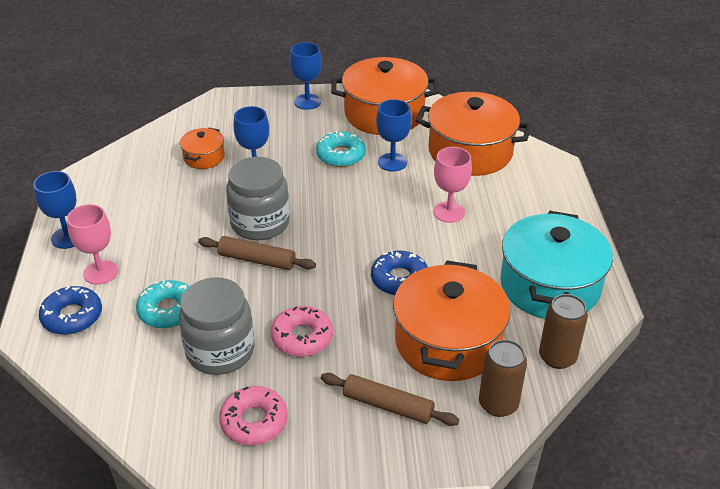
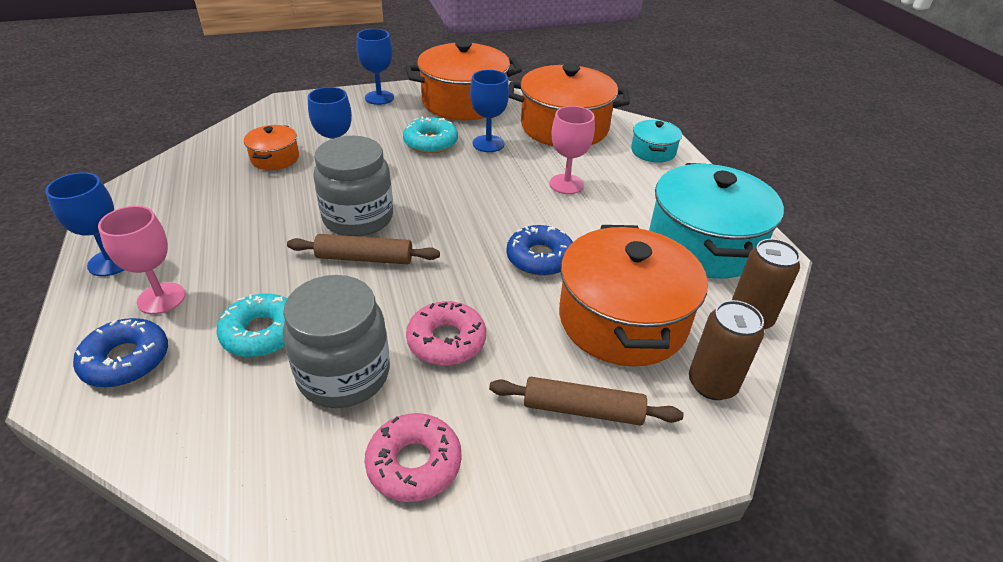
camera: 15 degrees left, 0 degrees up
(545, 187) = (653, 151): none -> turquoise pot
☆ ☆ ☆ ☆ ☆ ☆ ☆
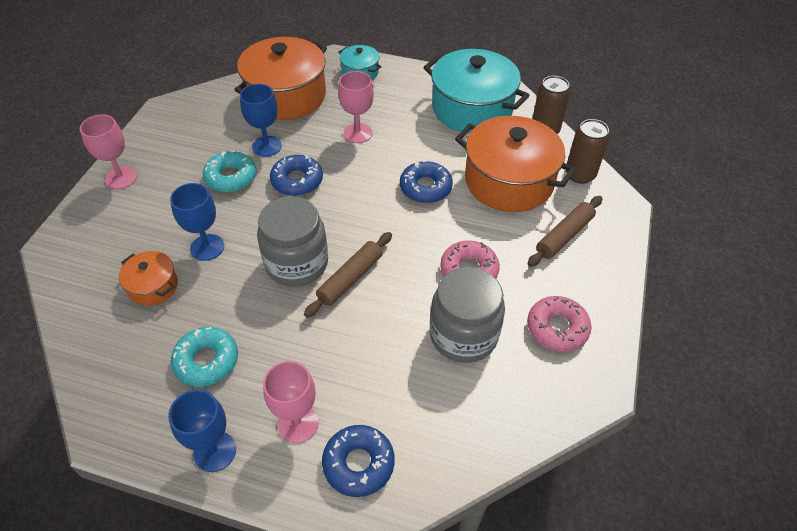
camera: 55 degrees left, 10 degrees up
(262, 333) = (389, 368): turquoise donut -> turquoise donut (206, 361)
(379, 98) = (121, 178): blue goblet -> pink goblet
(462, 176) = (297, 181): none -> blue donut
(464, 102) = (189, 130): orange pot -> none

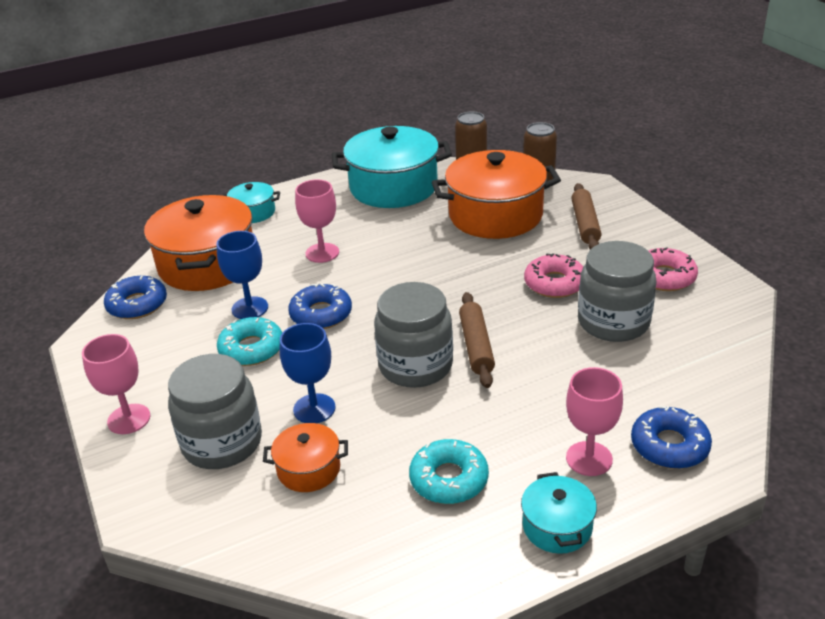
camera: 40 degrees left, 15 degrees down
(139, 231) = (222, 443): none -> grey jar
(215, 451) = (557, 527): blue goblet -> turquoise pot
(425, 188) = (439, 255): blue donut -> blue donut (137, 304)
☆ ☆ ☆ ☆ ☆ ☆ ☆
EXERCISE DESCRIPTION.
Word for word, restate the lines above from the line containing "camera: 15 degrees left, 0 degrees up" through the line containing "(545, 187) = (653, 151): none", with both included and nothing else.

RESULT FOR THIS TASK.
camera: 15 degrees left, 0 degrees up
(545, 187) = (653, 151): none -> turquoise pot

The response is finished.